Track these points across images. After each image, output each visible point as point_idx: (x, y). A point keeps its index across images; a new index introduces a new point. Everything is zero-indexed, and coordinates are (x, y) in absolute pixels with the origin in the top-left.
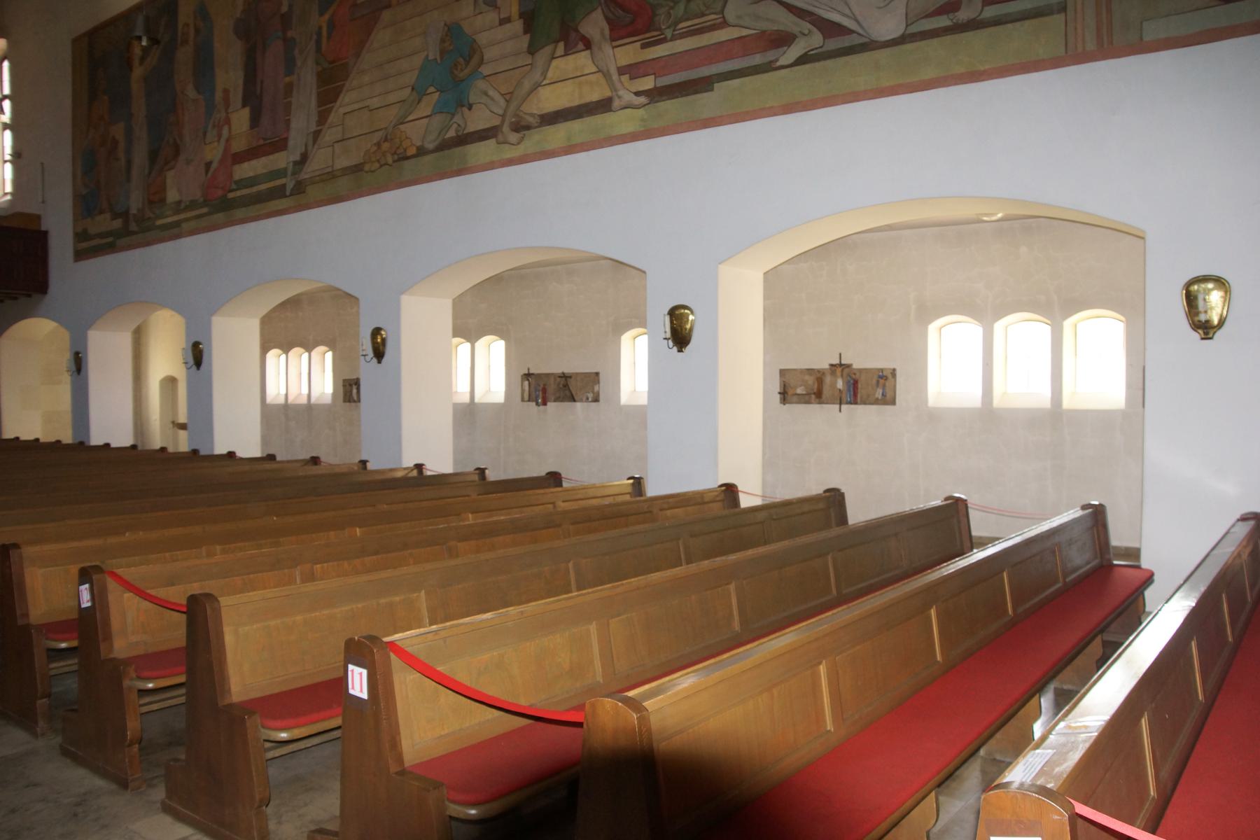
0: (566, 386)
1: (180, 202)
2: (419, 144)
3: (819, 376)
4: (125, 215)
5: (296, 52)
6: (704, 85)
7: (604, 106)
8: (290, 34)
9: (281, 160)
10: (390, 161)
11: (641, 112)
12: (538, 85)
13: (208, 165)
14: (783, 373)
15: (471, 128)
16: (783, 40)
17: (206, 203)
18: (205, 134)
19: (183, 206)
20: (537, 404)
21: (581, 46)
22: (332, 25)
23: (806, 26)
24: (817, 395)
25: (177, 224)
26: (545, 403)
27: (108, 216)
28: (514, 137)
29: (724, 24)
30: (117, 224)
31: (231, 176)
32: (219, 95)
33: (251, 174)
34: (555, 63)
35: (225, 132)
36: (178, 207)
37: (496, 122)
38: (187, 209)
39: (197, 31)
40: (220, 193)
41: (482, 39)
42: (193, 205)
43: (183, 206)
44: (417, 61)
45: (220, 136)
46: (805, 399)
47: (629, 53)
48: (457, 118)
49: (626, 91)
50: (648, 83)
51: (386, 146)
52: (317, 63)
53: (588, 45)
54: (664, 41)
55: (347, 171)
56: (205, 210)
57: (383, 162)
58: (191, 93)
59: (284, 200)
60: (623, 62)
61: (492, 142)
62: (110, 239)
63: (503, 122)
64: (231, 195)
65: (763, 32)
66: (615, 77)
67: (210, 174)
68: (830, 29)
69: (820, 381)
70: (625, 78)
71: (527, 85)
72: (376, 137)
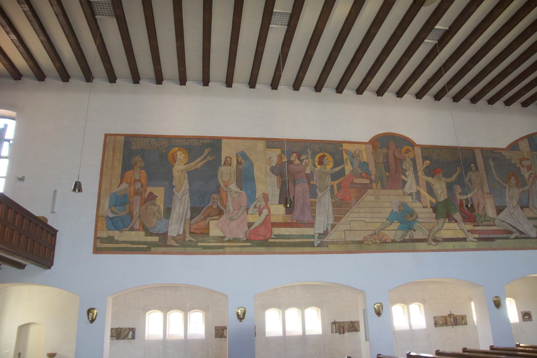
0: (353, 326)
1: (224, 237)
2: (393, 238)
3: (445, 318)
4: (164, 236)
5: (317, 190)
6: (492, 239)
7: (464, 240)
8: (312, 182)
9: (309, 231)
10: (378, 242)
11: (476, 243)
12: (440, 230)
13: (250, 225)
14: (434, 318)
15: (416, 237)
16: (511, 233)
17: (247, 240)
18: (247, 209)
19: (226, 239)
20: (340, 333)
21: (454, 221)
22: (339, 186)
23: (515, 230)
24: (446, 324)
25: (223, 247)
26: (344, 333)
27: (142, 233)
28: (434, 243)
29: (495, 225)
30: (156, 239)
31: (272, 232)
32: (259, 194)
33: (287, 234)
34: (445, 224)
35: (265, 212)
36: (221, 239)
37: (427, 237)
38: (229, 241)
39: (239, 163)
40: (262, 238)
41: (417, 210)
42: (235, 240)
43: (226, 239)
44: (389, 210)
45: (260, 214)
46: (442, 325)
47: (469, 227)
48: (409, 233)
49: (471, 237)
50: (477, 236)
51: (375, 236)
52: (332, 198)
53: (456, 221)
54: (479, 226)
55: (353, 242)
56: (249, 244)
57: (374, 241)
58: (233, 187)
59: (313, 248)
60: (469, 229)
61: (425, 243)
62: (146, 246)
63: (429, 237)
64: (270, 240)
65: (505, 230)
66: (466, 232)
67: (251, 228)
68: (521, 232)
69: (446, 320)
70: (470, 233)
71: (436, 228)
72: (370, 233)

- [STATED EXERCISE]:
Render all the lines above as a Markdown table with the columns "Row" and "Line", where "Row" holds the row number and "Line" holds the line itself. Skip any blank lines and omit the pictures from the answer.

- [FINAL RESULT]:
| Row | Line |
|---|---|
| 1 | Track these points across images. After each image, output each visible point as point_idx: (x, y). A point keeps its index across images; a new index introduces a new point. Everything is zero-indexed, and coordinates are (x, y) in absolute pixels with the origin in the top-left. |
| 2 | 0: (566, 386) |
| 3 | 1: (180, 202) |
| 4 | 2: (419, 144) |
| 5 | 3: (819, 376) |
| 6 | 4: (125, 215) |
| 7 | 5: (296, 52) |
| 8 | 6: (704, 85) |
| 9 | 7: (604, 106) |
| 10 | 8: (290, 34) |
| 11 | 9: (281, 160) |
| 12 | 10: (390, 161) |
| 13 | 11: (641, 112) |
| 14 | 12: (538, 85) |
| 15 | 13: (208, 165) |
| 16 | 14: (783, 373) |
| 17 | 15: (471, 128) |
| 18 | 16: (783, 40) |
| 19 | 17: (206, 203) |
| 20 | 18: (205, 134) |
| 21 | 19: (183, 206) |
| 22 | 20: (537, 404) |
| 23 | 21: (581, 46) |
| 24 | 22: (332, 25) |
| 25 | 23: (806, 26) |
| 26 | 24: (817, 395) |
| 27 | 25: (177, 224) |
| 28 | 26: (545, 403) |
| 29 | 27: (108, 216) |
| 30 | 28: (514, 137) |
| 31 | 29: (724, 24) |
| 32 | 30: (117, 224) |
| 33 | 31: (231, 176) |
| 34 | 32: (219, 95) |
| 35 | 33: (251, 174) |
| 36 | 34: (555, 63) |
| 37 | 35: (225, 132) |
| 38 | 36: (178, 207) |
| 39 | 37: (496, 122) |
| 40 | 38: (187, 209) |
| 41 | 39: (197, 31) |
| 42 | 40: (220, 193) |
| 43 | 41: (482, 39) |
| 44 | 42: (193, 205) |
| 45 | 43: (183, 206) |
| 46 | 44: (417, 61) |
| 47 | 45: (220, 136) |
| 48 | 46: (805, 399) |
| 49 | 47: (629, 53) |
| 50 | 48: (457, 118) |
| 51 | 49: (626, 91) |
| 52 | 50: (648, 83) |
| 53 | 51: (386, 146) |
| 54 | 52: (317, 63) |
| 55 | 53: (588, 45) |
| 56 | 54: (664, 41) |
| 57 | 55: (347, 171) |
| 58 | 56: (205, 210) |
| 59 | 57: (383, 162) |
| 60 | 58: (191, 93) |
| 61 | 59: (284, 200) |
| 62 | 60: (623, 62) |
| 63 | 61: (492, 142) |
| 64 | 62: (110, 239) |
| 65 | 63: (503, 122) |
| 66 | 64: (231, 195) |
| 67 | 65: (763, 32) |
| 68 | 66: (615, 77) |
| 69 | 67: (210, 174) |
| 70 | 68: (830, 29) |
| 71 | 69: (820, 381) |
| 72 | 70: (625, 78) |
| 73 | 71: (527, 85) |
| 74 | 72: (376, 137) |
| 75 | 0: (353, 326) |
| 76 | 1: (224, 237) |
| 77 | 2: (393, 238) |
| 78 | 3: (445, 318) |
| 79 | 4: (164, 236) |
| 80 | 5: (317, 190) |
| 81 | 6: (492, 239) |
| 82 | 7: (464, 240) |
| 83 | 8: (312, 182) |
| 84 | 9: (309, 231) |
| 85 | 10: (378, 242) |
| 86 | 11: (476, 243) |
| 87 | 12: (440, 230) |
| 88 | 13: (250, 225) |
| 89 | 14: (434, 318) |
| 90 | 15: (416, 237) |
| 91 | 16: (511, 233) |
| 92 | 17: (247, 240) |
| 93 | 18: (247, 209) |
| 94 | 19: (226, 239) |
| 95 | 20: (340, 333) |
| 96 | 21: (454, 221) |
| 97 | 22: (339, 186) |
| 98 | 23: (515, 230) |
| 99 | 24: (446, 324) |
| 100 | 25: (223, 247) |
| 101 | 26: (344, 333) |
| 102 | 27: (142, 233) |
| 103 | 28: (434, 243) |
| 104 | 29: (495, 225) |
| 105 | 30: (156, 239) |
| 106 | 31: (272, 232) |
| 107 | 32: (259, 194) |
| 108 | 33: (287, 234) |
| 109 | 34: (445, 224) |
| 110 | 35: (265, 212) |
| 111 | 36: (221, 239) |
| 112 | 37: (427, 237) |
| 113 | 38: (229, 241) |
| 114 | 39: (239, 163) |
| 115 | 40: (262, 238) |
| 116 | 41: (417, 210) |
| 117 | 42: (235, 240) |
| 118 | 43: (226, 239) |
| 119 | 44: (389, 210) |
| 120 | 45: (260, 214) |
| 121 | 46: (442, 325) |
| 122 | 47: (469, 227) |
| 123 | 48: (409, 233) |
| 124 | 49: (471, 237) |
| 125 | 50: (477, 236) |
| 126 | 51: (375, 236) |
| 127 | 52: (332, 198) |
| 128 | 53: (456, 221) |
| 129 | 54: (479, 226) |
| 130 | 55: (353, 242) |
| 131 | 56: (249, 244) |
| 132 | 57: (374, 241) |
| 133 | 58: (233, 187) |
| 134 | 59: (313, 248) |
| 135 | 60: (469, 229) |
| 136 | 61: (425, 243) |
| 137 | 62: (146, 246) |
| 138 | 63: (429, 237) |
| 139 | 64: (270, 240) |
| 140 | 65: (505, 230) |
| 141 | 66: (466, 232) |
| 142 | 67: (251, 228) |
| 143 | 68: (521, 232) |
| 144 | 69: (446, 320) |
| 145 | 70: (470, 233) |
| 146 | 71: (436, 228) |
| 147 | 72: (370, 233) |